# Data records:
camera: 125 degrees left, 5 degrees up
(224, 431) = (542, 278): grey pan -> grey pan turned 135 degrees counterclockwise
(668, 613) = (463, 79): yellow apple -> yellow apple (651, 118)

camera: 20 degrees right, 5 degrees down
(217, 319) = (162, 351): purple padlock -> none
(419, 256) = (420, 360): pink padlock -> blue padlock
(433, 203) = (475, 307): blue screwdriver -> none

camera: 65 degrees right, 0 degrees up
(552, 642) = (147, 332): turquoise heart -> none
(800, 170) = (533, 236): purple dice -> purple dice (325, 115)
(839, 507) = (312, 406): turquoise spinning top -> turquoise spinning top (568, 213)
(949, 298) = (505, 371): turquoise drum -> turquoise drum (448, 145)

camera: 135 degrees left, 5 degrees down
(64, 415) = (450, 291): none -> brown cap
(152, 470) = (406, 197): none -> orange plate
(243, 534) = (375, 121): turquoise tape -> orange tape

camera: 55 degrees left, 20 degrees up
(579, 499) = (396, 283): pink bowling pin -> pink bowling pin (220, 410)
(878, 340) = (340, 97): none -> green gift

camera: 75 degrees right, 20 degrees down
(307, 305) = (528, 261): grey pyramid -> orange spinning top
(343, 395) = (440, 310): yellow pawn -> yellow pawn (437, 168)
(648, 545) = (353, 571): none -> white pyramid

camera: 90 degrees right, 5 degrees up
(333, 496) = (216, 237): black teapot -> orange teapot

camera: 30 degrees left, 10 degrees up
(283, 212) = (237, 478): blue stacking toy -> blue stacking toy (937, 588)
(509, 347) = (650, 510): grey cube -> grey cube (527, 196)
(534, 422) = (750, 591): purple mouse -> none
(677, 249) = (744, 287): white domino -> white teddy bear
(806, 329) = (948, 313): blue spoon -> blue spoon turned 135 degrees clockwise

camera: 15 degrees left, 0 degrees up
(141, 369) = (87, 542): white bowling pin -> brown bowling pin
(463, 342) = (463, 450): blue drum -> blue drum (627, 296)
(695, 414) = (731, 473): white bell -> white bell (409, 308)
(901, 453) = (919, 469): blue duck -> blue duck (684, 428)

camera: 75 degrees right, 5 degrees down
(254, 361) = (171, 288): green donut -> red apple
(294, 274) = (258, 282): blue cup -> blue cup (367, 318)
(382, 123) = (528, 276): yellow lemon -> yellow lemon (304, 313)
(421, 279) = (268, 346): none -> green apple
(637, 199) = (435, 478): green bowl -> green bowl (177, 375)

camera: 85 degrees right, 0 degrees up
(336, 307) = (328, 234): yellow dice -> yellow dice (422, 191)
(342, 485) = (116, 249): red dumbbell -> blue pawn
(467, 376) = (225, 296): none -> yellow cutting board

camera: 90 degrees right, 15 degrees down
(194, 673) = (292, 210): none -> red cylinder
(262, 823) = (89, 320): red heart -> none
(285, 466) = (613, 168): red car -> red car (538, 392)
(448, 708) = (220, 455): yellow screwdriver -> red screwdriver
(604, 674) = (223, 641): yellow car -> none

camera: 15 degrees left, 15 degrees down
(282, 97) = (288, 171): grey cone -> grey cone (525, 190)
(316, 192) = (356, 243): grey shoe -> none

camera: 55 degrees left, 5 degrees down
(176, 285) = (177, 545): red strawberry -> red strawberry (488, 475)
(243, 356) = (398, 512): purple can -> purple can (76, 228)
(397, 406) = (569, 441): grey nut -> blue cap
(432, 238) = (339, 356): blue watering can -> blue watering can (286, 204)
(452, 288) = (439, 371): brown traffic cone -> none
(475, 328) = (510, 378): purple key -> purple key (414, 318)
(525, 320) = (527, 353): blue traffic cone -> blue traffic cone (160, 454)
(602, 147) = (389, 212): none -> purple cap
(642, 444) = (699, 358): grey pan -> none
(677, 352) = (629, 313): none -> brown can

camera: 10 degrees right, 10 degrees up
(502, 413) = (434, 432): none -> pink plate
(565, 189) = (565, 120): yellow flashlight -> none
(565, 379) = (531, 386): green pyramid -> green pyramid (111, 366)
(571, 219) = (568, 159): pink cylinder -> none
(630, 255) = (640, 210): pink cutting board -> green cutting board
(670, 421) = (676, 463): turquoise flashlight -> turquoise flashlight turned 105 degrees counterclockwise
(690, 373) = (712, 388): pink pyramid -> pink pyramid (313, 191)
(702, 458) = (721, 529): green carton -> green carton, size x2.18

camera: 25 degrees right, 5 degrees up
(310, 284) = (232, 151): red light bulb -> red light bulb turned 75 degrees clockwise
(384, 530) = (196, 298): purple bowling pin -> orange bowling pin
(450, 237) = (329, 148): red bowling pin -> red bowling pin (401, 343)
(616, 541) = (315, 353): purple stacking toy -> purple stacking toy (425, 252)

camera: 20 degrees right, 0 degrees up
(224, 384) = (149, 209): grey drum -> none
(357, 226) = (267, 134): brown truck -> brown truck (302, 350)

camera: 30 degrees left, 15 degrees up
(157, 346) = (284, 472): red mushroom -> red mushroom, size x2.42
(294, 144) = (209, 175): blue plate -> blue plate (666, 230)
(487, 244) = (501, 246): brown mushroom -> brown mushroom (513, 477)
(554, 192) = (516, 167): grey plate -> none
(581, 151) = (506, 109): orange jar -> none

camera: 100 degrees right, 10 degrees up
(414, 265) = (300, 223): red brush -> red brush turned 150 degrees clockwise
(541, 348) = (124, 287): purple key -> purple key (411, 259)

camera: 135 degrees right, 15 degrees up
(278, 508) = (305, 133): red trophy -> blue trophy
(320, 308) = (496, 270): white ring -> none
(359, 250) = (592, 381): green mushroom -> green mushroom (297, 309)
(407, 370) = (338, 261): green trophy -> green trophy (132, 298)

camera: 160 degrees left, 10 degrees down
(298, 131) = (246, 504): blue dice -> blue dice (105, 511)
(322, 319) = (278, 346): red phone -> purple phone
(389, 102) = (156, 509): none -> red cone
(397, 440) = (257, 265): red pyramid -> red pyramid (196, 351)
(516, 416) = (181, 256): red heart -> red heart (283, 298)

# Description of the task:
Out of the entries above, write out only the lines between the line holding "(554, 192) = (516, 167): grey plate -> none" and the line holding "(359, 250) = (592, 381): green", inclusive, each exactly as given.

# Response to this task:
(554, 192) = (516, 167): grey plate -> none
(581, 151) = (506, 109): orange jar -> none

camera: 100 degrees right, 10 degrees up
(414, 265) = (300, 223): red brush -> red brush turned 150 degrees clockwise
(541, 348) = (124, 287): purple key -> purple key (411, 259)

camera: 135 degrees right, 15 degrees up
(278, 508) = (305, 133): red trophy -> blue trophy
(320, 308) = (496, 270): white ring -> none
(359, 250) = (592, 381): green mushroom -> green mushroom (297, 309)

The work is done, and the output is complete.